• _Required work_: Among the entries below, only the lines from the one with "(358, 421) = (444, 222): none -> grey bottle" through the one with "(581, 274) = (490, 126): yellow tree -> none" are wanted, reproduced exactly. Pictures are not wanted.

• _Extracted entries_:
====================

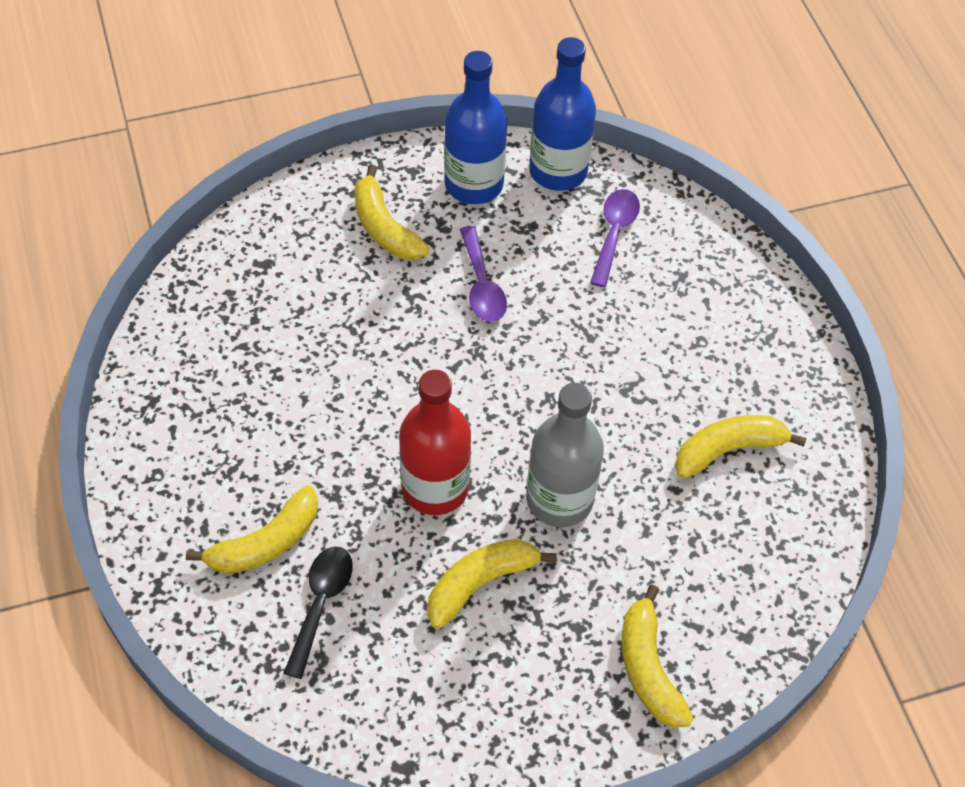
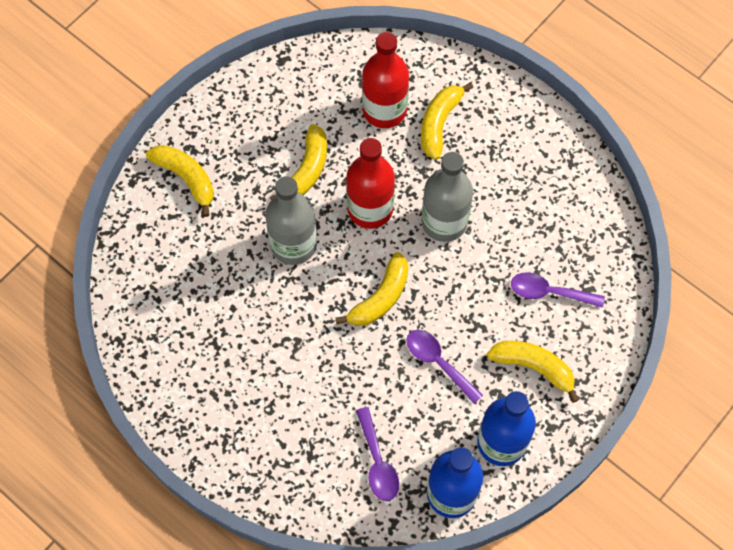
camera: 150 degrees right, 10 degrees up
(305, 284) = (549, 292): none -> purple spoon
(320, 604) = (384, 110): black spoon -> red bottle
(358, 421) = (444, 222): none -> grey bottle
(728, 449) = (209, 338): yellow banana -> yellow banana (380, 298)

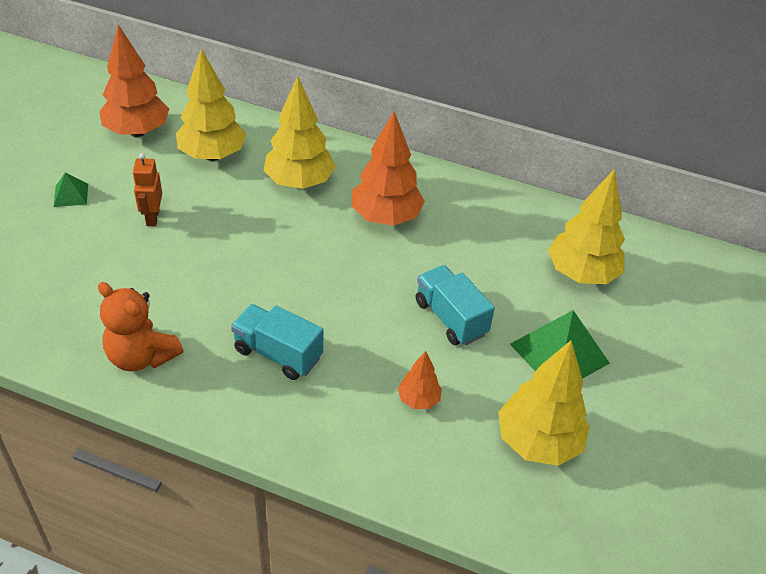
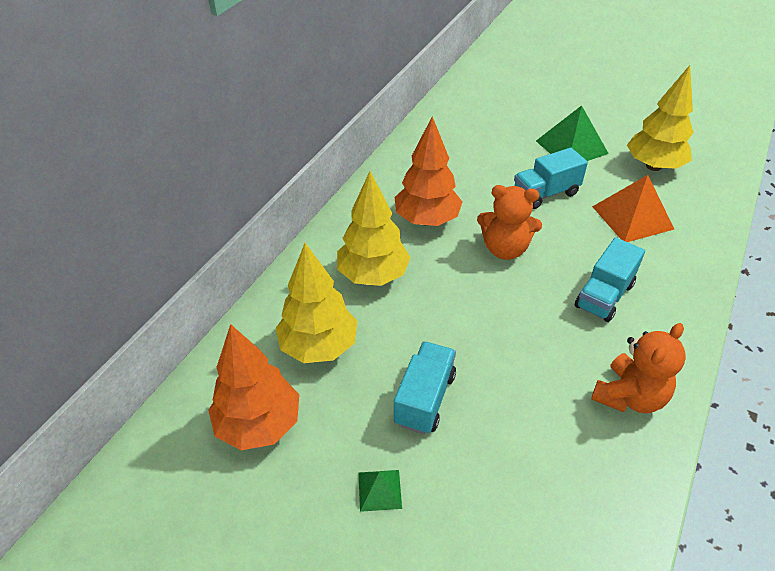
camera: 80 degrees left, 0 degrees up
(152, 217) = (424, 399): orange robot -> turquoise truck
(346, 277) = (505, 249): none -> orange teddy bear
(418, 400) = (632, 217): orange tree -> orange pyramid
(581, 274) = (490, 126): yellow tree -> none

====================

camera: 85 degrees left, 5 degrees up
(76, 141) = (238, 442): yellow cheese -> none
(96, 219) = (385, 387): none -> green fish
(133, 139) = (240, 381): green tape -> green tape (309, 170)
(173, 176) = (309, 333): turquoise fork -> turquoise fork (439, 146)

====================

• _Solution to this exercise_:
(358, 421) = (444, 222): none -> grey bottle
(728, 449) = (209, 338): yellow banana -> yellow banana (380, 298)

camera: 80 degrees left, 0 degrees up
(152, 217) = (424, 399): orange robot -> turquoise truck
(346, 277) = (505, 249): none -> orange teddy bear
(418, 400) = (632, 217): orange tree -> orange pyramid
(581, 274) = (490, 126): yellow tree -> none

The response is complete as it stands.